ASSIGNED TASK. For the word "turquoise", count the lines below that contain it. Give the number alone.

DATA EXTRACT.
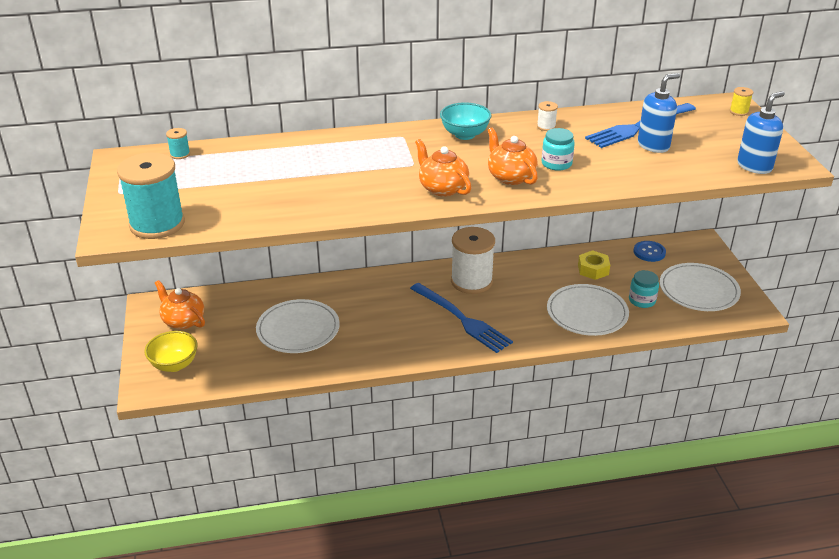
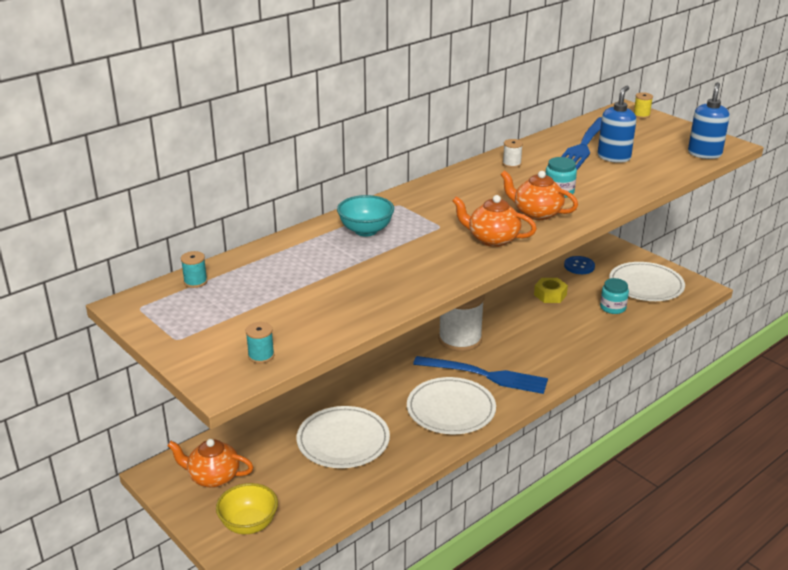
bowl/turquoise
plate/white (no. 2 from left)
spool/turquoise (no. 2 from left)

COMPLETED TASK. 2